Problem to work on
Would you go through the records below and copy each line with the string "none"?

Available data
_____

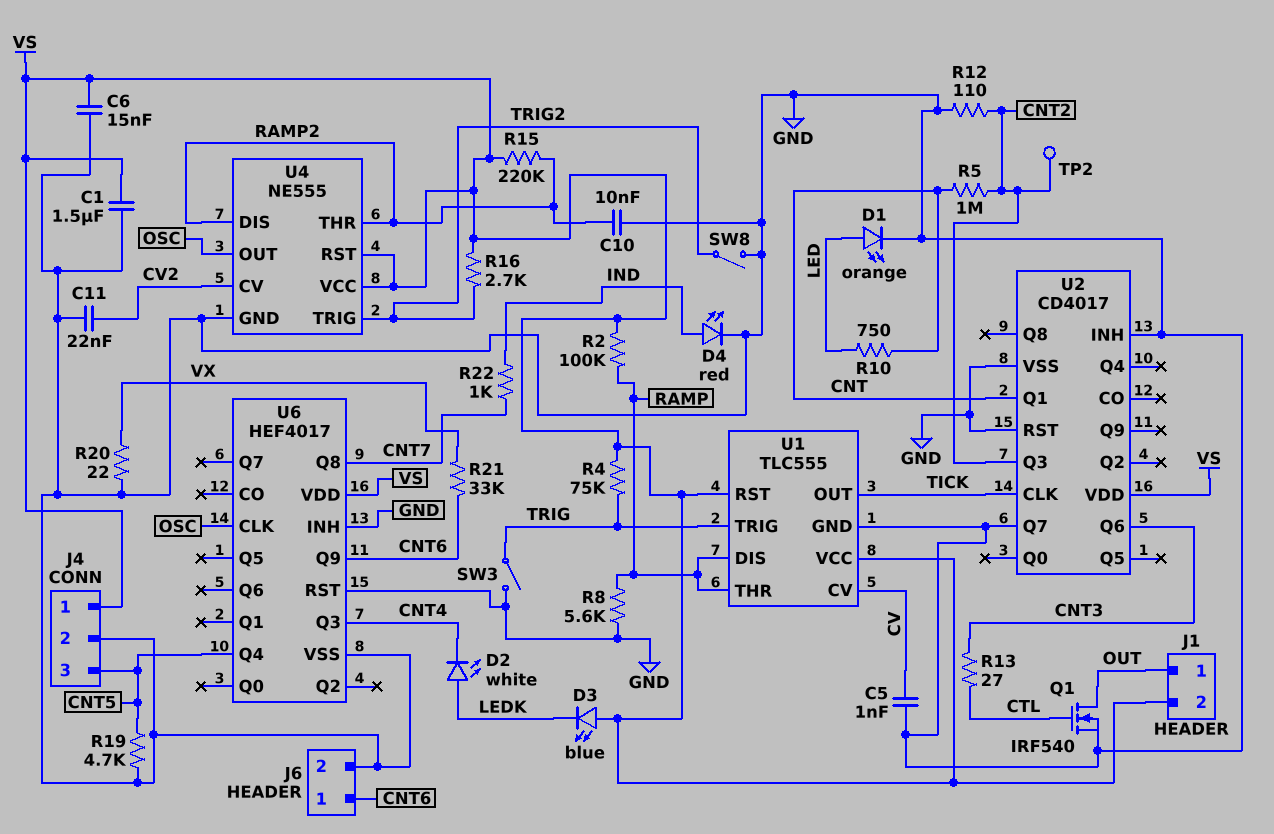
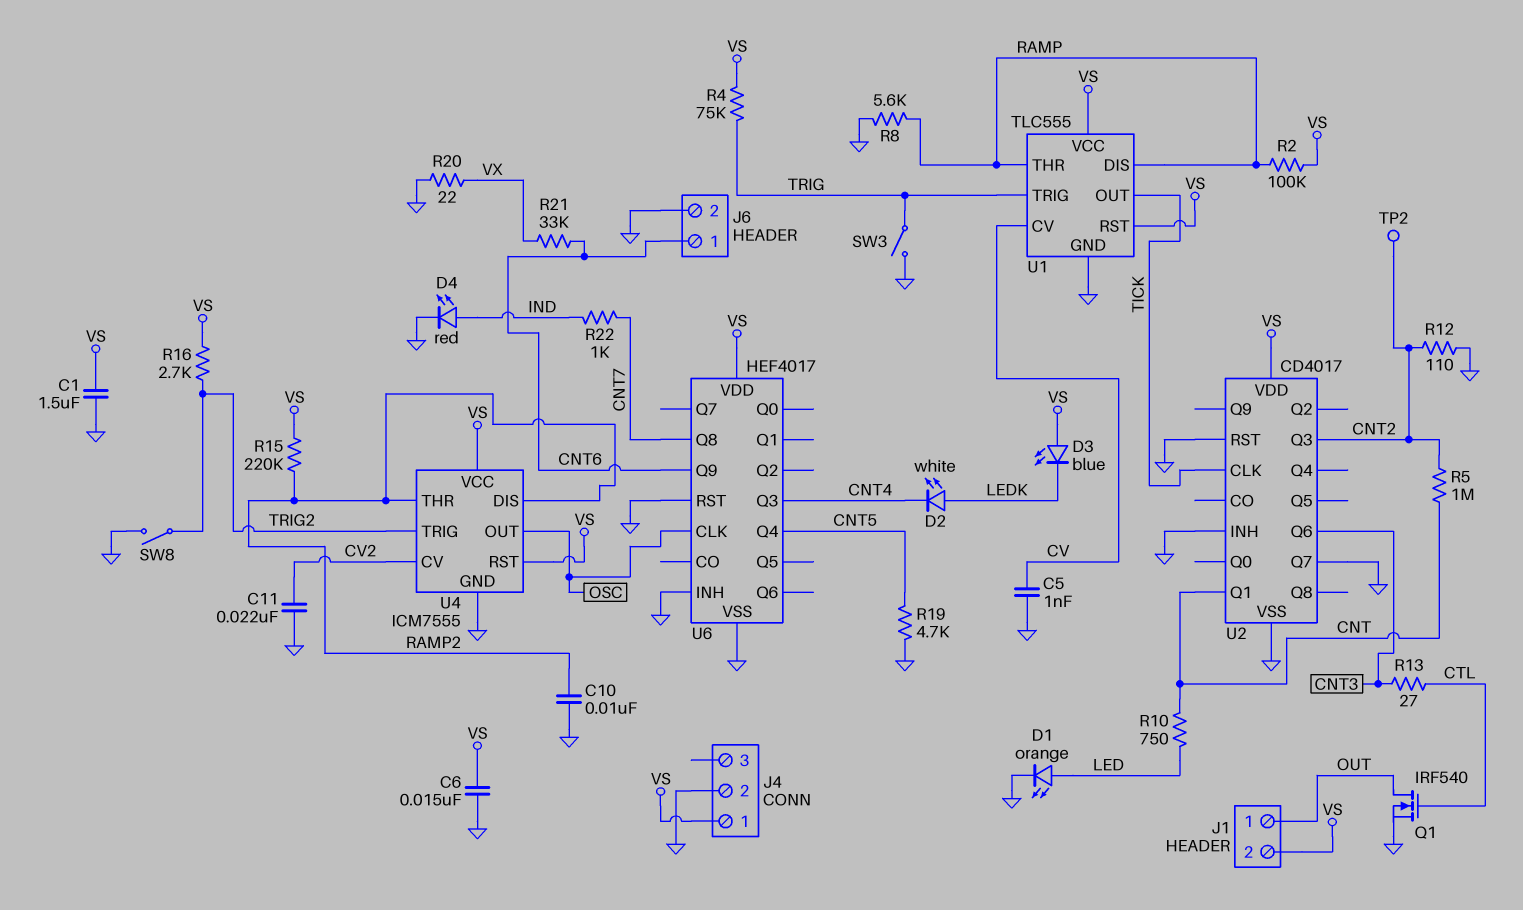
J4 pin 3: CNT5 -> none
U4: NE555 -> ICM7555

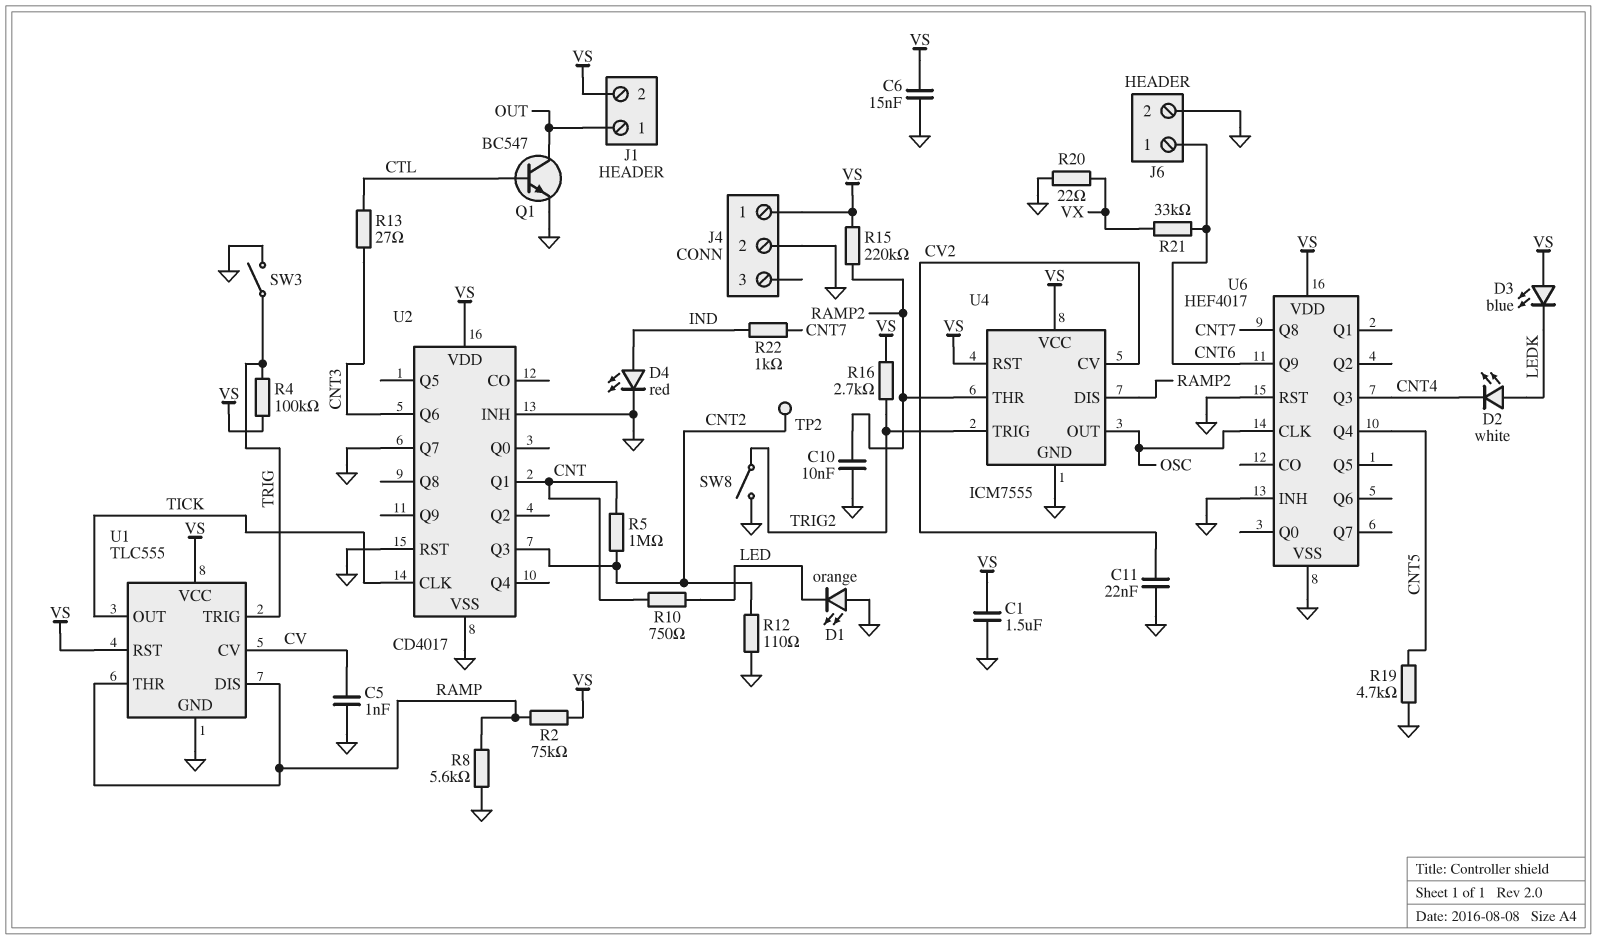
D1: LED orange (A LED, K GND) -> LED orange (A GND, K LED)
Q1: NMOS IRF540 (G CTL, D OUT, S GND) -> NPN BC547 (B CTL, C OUT, E GND)
R2: 100k (RAMP, VS) -> 75k (RAMP, VS)
R4: 75k (TRIG, VS) -> 100k (TRIG, VS)

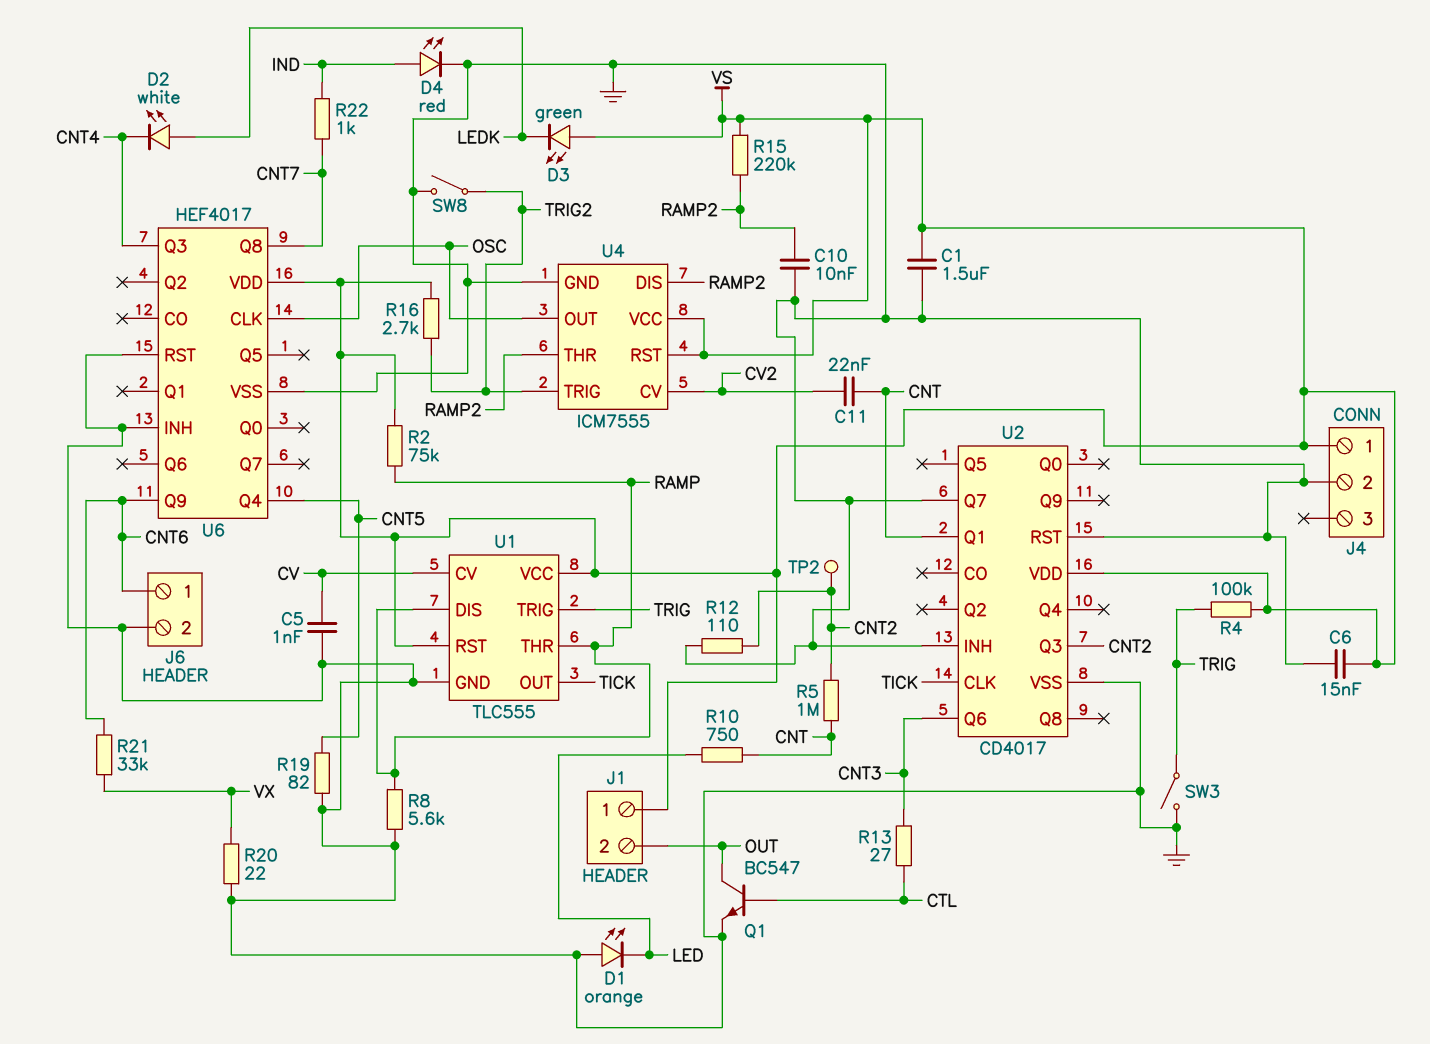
C11: 22nF (CV2, GND) -> 22nF (CNT, CV2)
D3: LED blue (A VS, K LEDK) -> LED green (A VS, K LEDK)
J1 pin 1: OUT -> VS
J1 pin 2: VS -> OUT
R19: 4.7k (CNT5, GND) -> 82 (CNT5, GND)

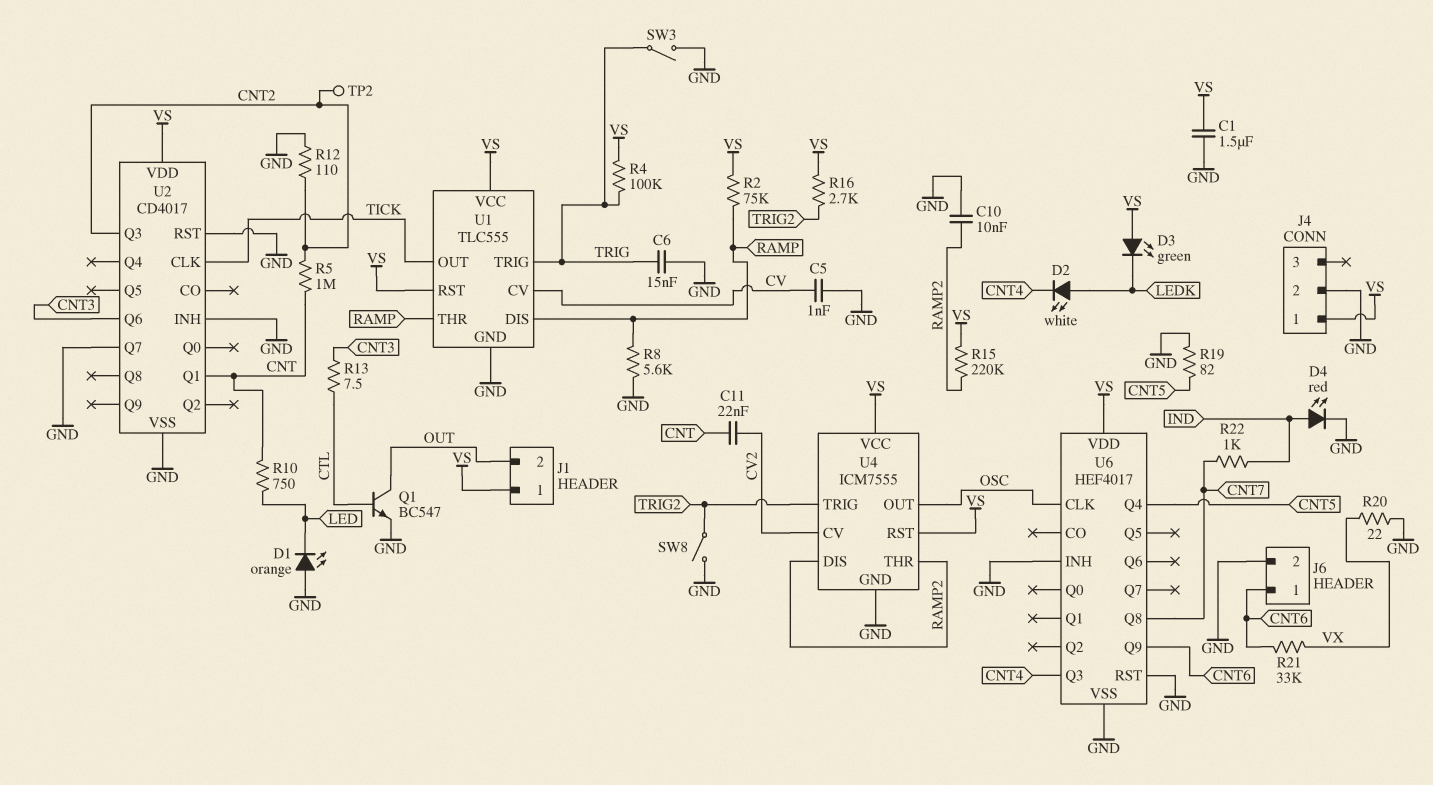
C6: 15nF (GND, VS) -> 15nF (GND, TRIG)
R13: 27 (CNT3, CTL) -> 7.5 (CNT3, CTL)

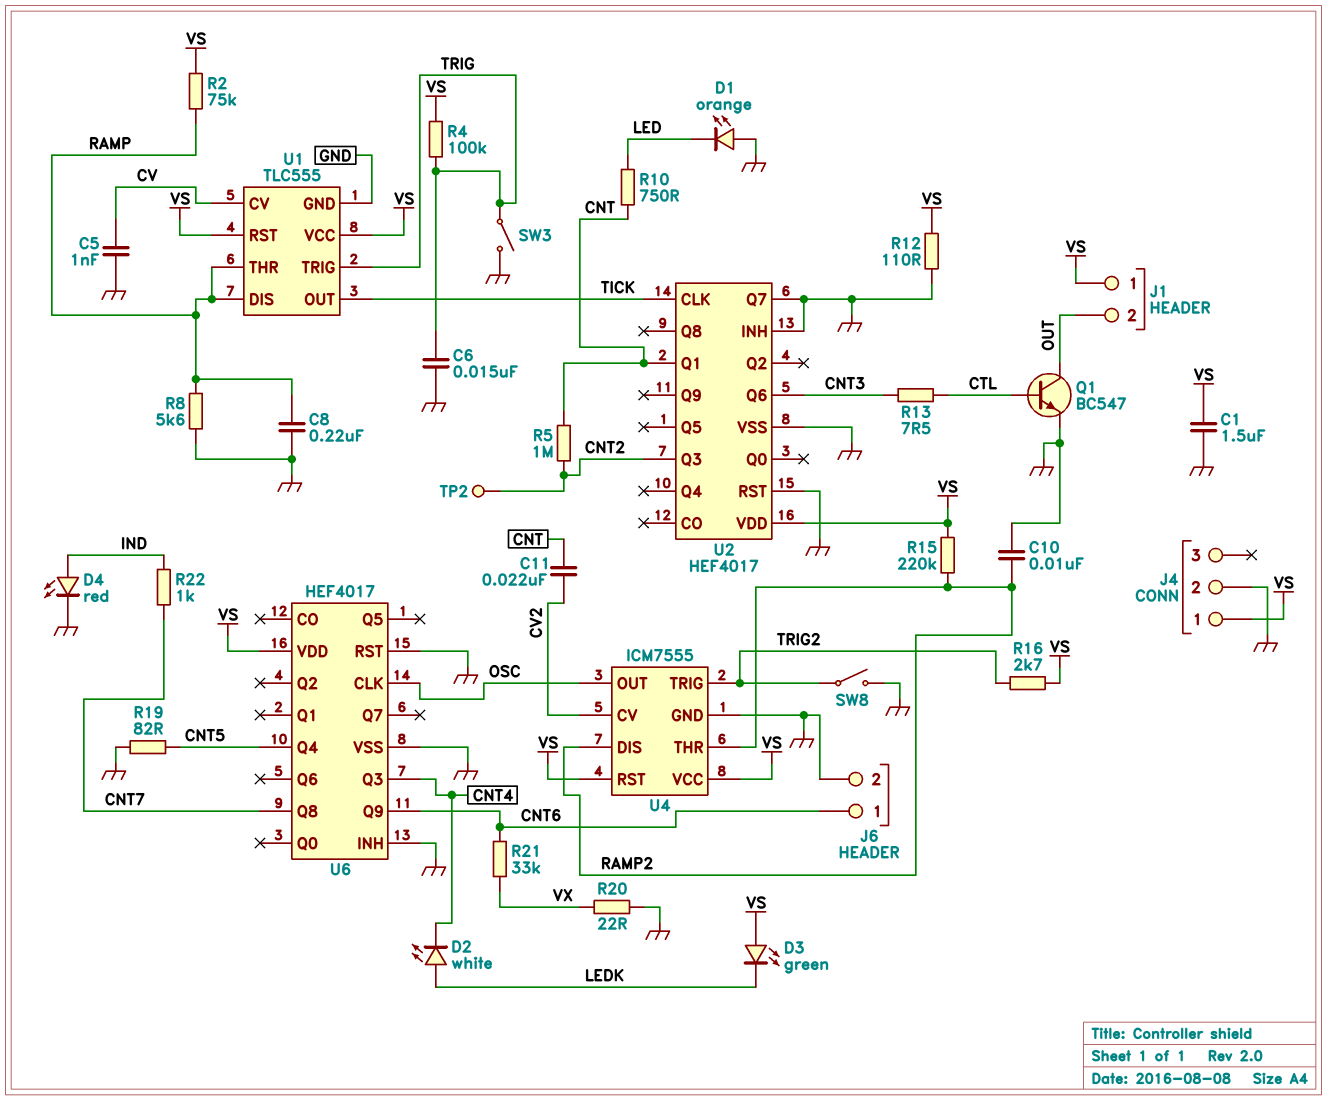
C8: none -> 220nF (GND, RAMP)
R12: 110 (CNT2, GND) -> 110 (GND, VS)
U2: CD4017 -> HEF4017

_____

Exercise output
J4 pin 3: CNT5 -> none
C8: none -> 220nF (GND, RAMP)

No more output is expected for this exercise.